To do:
What you return should be only the lines in the entries below between the one holding "shifted: turquoise house" and the one holding "repainted: yellow ring", ends included, with every picture left out.
━━━ Data to process ━━━
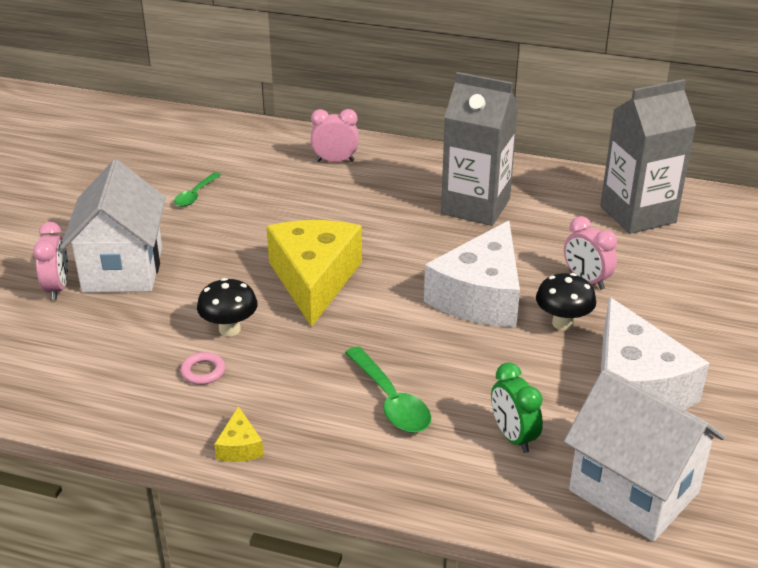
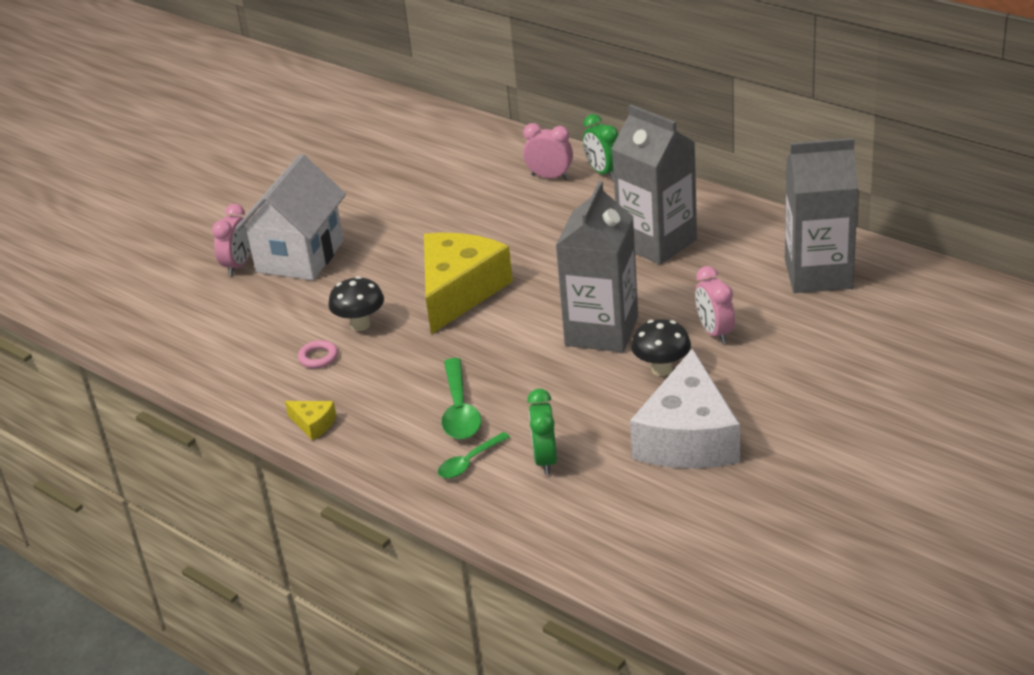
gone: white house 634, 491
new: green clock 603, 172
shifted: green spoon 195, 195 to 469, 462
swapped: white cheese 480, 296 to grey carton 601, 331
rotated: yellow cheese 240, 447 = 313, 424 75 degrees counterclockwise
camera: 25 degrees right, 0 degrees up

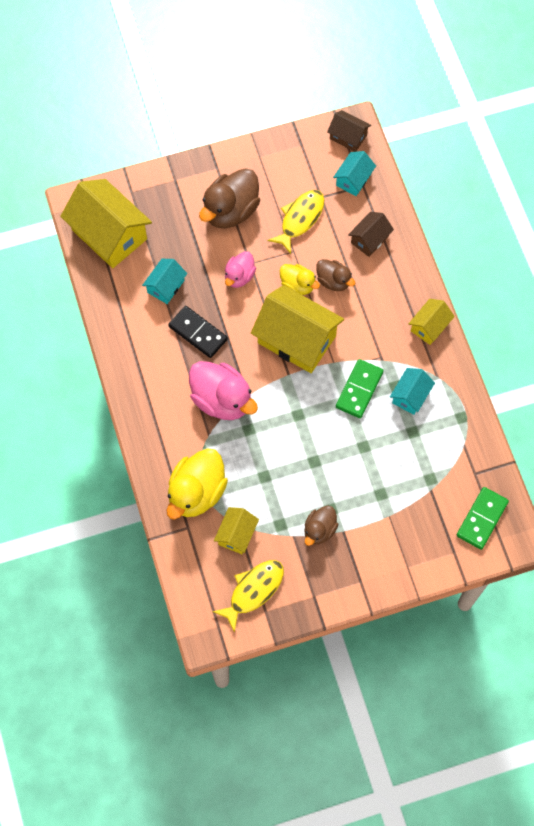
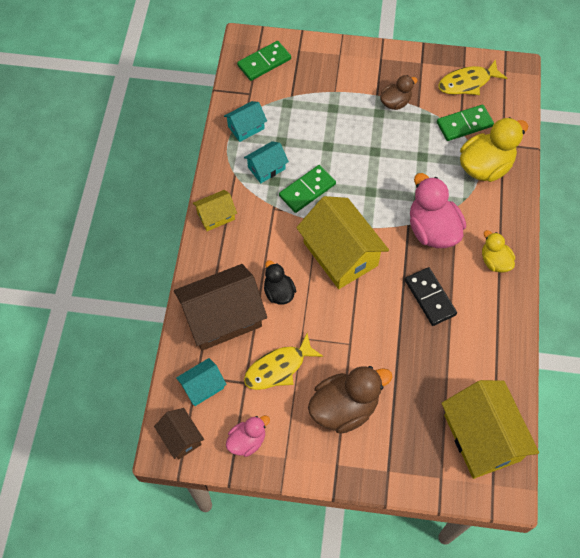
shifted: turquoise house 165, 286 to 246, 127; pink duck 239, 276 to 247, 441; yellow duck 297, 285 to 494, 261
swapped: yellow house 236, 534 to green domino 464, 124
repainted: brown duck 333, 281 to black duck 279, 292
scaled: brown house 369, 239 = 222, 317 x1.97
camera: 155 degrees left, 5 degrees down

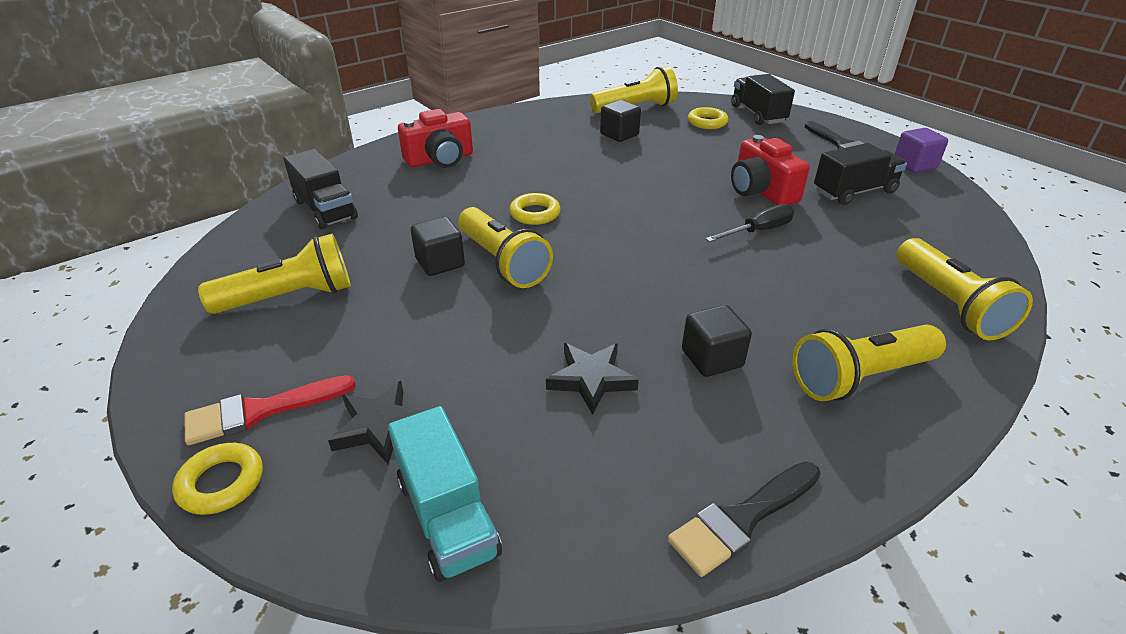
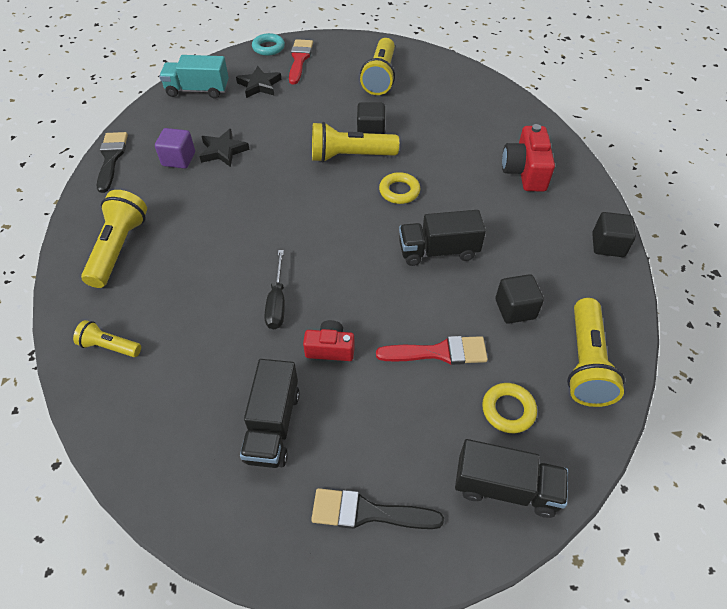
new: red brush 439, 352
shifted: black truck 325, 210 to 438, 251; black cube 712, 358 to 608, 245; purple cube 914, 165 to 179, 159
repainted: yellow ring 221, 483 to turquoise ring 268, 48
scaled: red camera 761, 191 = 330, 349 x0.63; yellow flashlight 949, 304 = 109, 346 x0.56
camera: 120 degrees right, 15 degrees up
━━━
Exercise output:
shifted: turquoise house 165, 286 to 246, 127; pink duck 239, 276 to 247, 441; yellow duck 297, 285 to 494, 261
swapped: yellow house 236, 534 to green domino 464, 124
repainted: brown duck 333, 281 to black duck 279, 292
scaled: brown house 369, 239 = 222, 317 x1.97
camera: 155 degrees left, 5 degrees down

new: red brush 439, 352
shifted: black truck 325, 210 to 438, 251; black cube 712, 358 to 608, 245; purple cube 914, 165 to 179, 159
repainted: yellow ring 221, 483 to turquoise ring 268, 48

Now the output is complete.